● EXERCISE DETAILS
Starting at the line that contains "LIGHT3 pin GND: none -> GND", print every remaining line of the entries, unchanged, and output nothing more.

● GIVEN DATA
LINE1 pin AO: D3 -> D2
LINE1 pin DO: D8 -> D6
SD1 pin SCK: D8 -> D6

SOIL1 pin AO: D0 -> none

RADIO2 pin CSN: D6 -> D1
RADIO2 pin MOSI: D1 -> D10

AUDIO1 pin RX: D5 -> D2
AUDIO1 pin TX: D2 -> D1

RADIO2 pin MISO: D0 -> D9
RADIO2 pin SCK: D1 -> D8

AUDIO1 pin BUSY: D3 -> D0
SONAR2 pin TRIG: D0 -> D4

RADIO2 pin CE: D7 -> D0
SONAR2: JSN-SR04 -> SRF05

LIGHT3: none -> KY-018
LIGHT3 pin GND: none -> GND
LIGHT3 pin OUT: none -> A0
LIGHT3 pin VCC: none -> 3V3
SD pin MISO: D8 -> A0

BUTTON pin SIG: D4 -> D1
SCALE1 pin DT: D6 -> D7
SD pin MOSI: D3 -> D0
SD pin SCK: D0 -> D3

● REPLY
LIGHT3 pin GND: none -> GND
LIGHT3 pin OUT: none -> A0
LIGHT3 pin VCC: none -> 3V3
SD pin MISO: D8 -> A0

BUTTON pin SIG: D4 -> D1
SCALE1 pin DT: D6 -> D7
SD pin MOSI: D3 -> D0
SD pin SCK: D0 -> D3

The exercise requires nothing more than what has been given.